TASK ITEM
Reproduce the material that follows, please, but only from its first line to the line containing "D201: none -> zener 5.1V (A MODE, K +3V3)", inclusive.

DATA PROVIDED
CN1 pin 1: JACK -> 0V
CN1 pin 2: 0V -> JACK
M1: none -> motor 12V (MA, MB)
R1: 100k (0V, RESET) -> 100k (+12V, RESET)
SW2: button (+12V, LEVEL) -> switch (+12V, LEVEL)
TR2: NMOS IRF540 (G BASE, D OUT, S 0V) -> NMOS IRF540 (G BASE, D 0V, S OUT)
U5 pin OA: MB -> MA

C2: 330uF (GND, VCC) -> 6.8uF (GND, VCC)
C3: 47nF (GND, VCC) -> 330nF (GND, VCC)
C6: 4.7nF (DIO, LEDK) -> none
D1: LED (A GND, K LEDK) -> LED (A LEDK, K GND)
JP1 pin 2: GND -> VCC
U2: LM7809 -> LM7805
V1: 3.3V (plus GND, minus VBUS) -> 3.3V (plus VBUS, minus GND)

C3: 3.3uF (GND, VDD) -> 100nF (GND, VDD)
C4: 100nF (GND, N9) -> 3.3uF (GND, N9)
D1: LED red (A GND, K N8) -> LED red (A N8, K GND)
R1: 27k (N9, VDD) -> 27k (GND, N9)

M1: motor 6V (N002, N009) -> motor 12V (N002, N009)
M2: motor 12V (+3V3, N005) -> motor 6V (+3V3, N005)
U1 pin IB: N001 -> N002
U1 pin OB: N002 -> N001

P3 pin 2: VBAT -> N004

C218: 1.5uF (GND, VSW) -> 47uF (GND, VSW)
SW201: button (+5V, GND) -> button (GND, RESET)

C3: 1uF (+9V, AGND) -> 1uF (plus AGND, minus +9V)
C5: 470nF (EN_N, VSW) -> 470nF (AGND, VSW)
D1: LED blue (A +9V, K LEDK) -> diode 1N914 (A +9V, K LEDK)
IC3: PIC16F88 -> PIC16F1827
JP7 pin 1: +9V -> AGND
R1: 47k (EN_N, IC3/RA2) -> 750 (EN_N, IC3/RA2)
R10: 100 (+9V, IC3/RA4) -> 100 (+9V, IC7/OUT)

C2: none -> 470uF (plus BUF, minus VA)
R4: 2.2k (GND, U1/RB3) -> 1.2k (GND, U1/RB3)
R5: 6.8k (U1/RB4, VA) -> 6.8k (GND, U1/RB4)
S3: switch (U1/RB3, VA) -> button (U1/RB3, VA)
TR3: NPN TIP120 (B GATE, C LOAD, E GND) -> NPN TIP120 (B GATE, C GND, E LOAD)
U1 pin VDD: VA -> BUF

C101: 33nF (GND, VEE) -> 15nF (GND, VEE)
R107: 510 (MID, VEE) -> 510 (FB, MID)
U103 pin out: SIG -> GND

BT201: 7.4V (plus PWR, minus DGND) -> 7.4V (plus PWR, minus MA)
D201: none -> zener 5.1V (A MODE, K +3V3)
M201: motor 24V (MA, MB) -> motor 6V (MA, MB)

ANSWER TO THIS PROBLEM
CN1 pin 1: JACK -> 0V
CN1 pin 2: 0V -> JACK
M1: none -> motor 12V (MA, MB)
R1: 100k (0V, RESET) -> 100k (+12V, RESET)
SW2: button (+12V, LEVEL) -> switch (+12V, LEVEL)
TR2: NMOS IRF540 (G BASE, D OUT, S 0V) -> NMOS IRF540 (G BASE, D 0V, S OUT)
U5 pin OA: MB -> MA

C2: 330uF (GND, VCC) -> 6.8uF (GND, VCC)
C3: 47nF (GND, VCC) -> 330nF (GND, VCC)
C6: 4.7nF (DIO, LEDK) -> none
D1: LED (A GND, K LEDK) -> LED (A LEDK, K GND)
JP1 pin 2: GND -> VCC
U2: LM7809 -> LM7805
V1: 3.3V (plus GND, minus VBUS) -> 3.3V (plus VBUS, minus GND)

C3: 3.3uF (GND, VDD) -> 100nF (GND, VDD)
C4: 100nF (GND, N9) -> 3.3uF (GND, N9)
D1: LED red (A GND, K N8) -> LED red (A N8, K GND)
R1: 27k (N9, VDD) -> 27k (GND, N9)

M1: motor 6V (N002, N009) -> motor 12V (N002, N009)
M2: motor 12V (+3V3, N005) -> motor 6V (+3V3, N005)
U1 pin IB: N001 -> N002
U1 pin OB: N002 -> N001

P3 pin 2: VBAT -> N004

C218: 1.5uF (GND, VSW) -> 47uF (GND, VSW)
SW201: button (+5V, GND) -> button (GND, RESET)

C3: 1uF (+9V, AGND) -> 1uF (plus AGND, minus +9V)
C5: 470nF (EN_N, VSW) -> 470nF (AGND, VSW)
D1: LED blue (A +9V, K LEDK) -> diode 1N914 (A +9V, K LEDK)
IC3: PIC16F88 -> PIC16F1827
JP7 pin 1: +9V -> AGND
R1: 47k (EN_N, IC3/RA2) -> 750 (EN_N, IC3/RA2)
R10: 100 (+9V, IC3/RA4) -> 100 (+9V, IC7/OUT)

C2: none -> 470uF (plus BUF, minus VA)
R4: 2.2k (GND, U1/RB3) -> 1.2k (GND, U1/RB3)
R5: 6.8k (U1/RB4, VA) -> 6.8k (GND, U1/RB4)
S3: switch (U1/RB3, VA) -> button (U1/RB3, VA)
TR3: NPN TIP120 (B GATE, C LOAD, E GND) -> NPN TIP120 (B GATE, C GND, E LOAD)
U1 pin VDD: VA -> BUF

C101: 33nF (GND, VEE) -> 15nF (GND, VEE)
R107: 510 (MID, VEE) -> 510 (FB, MID)
U103 pin out: SIG -> GND

BT201: 7.4V (plus PWR, minus DGND) -> 7.4V (plus PWR, minus MA)
D201: none -> zener 5.1V (A MODE, K +3V3)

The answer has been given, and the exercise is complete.